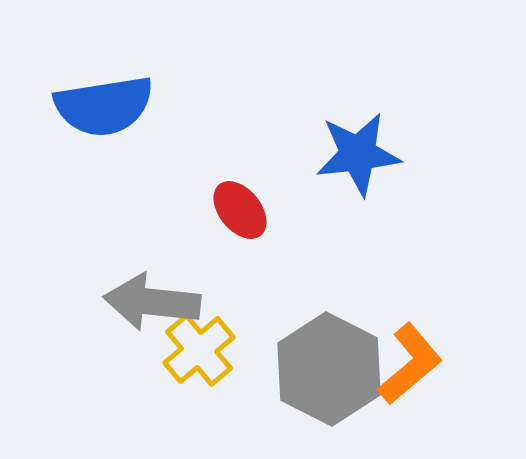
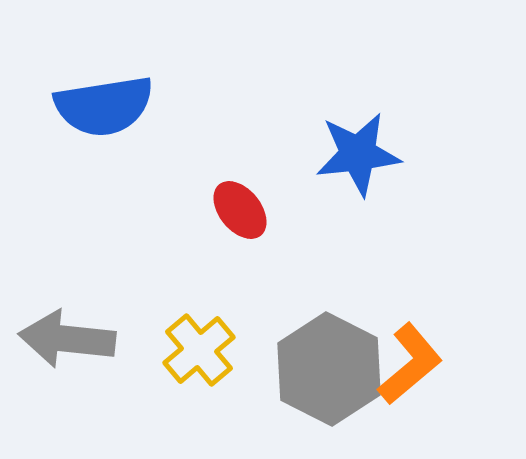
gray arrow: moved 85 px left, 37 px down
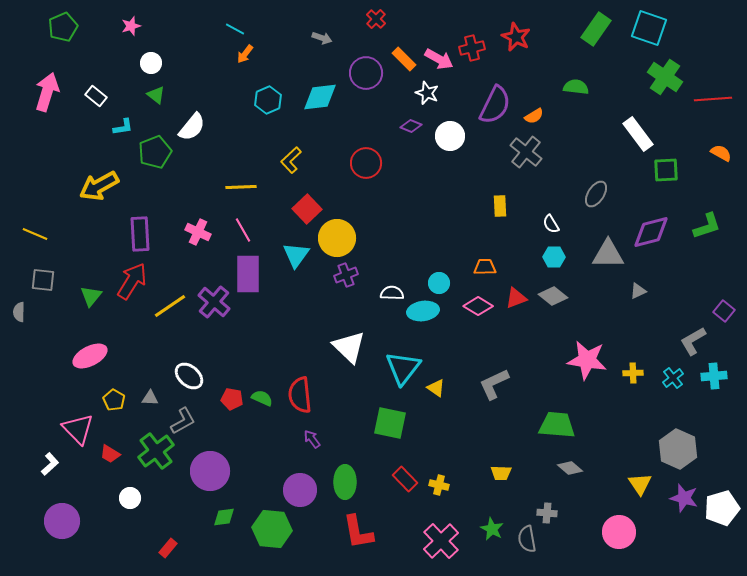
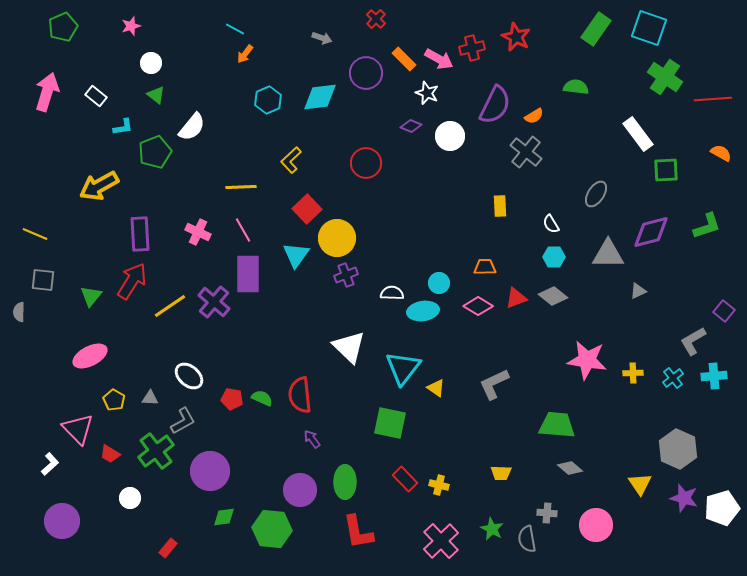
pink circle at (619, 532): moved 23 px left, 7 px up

==

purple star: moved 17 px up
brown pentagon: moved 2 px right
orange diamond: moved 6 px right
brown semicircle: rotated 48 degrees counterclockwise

* **Task goal**
Go through the listing above and write out exactly the lines starting with the one holding "orange diamond: moved 6 px right" and running through the one holding "brown semicircle: rotated", ends included, and no others.

* **Response to this exercise**
orange diamond: moved 6 px right
brown semicircle: rotated 48 degrees counterclockwise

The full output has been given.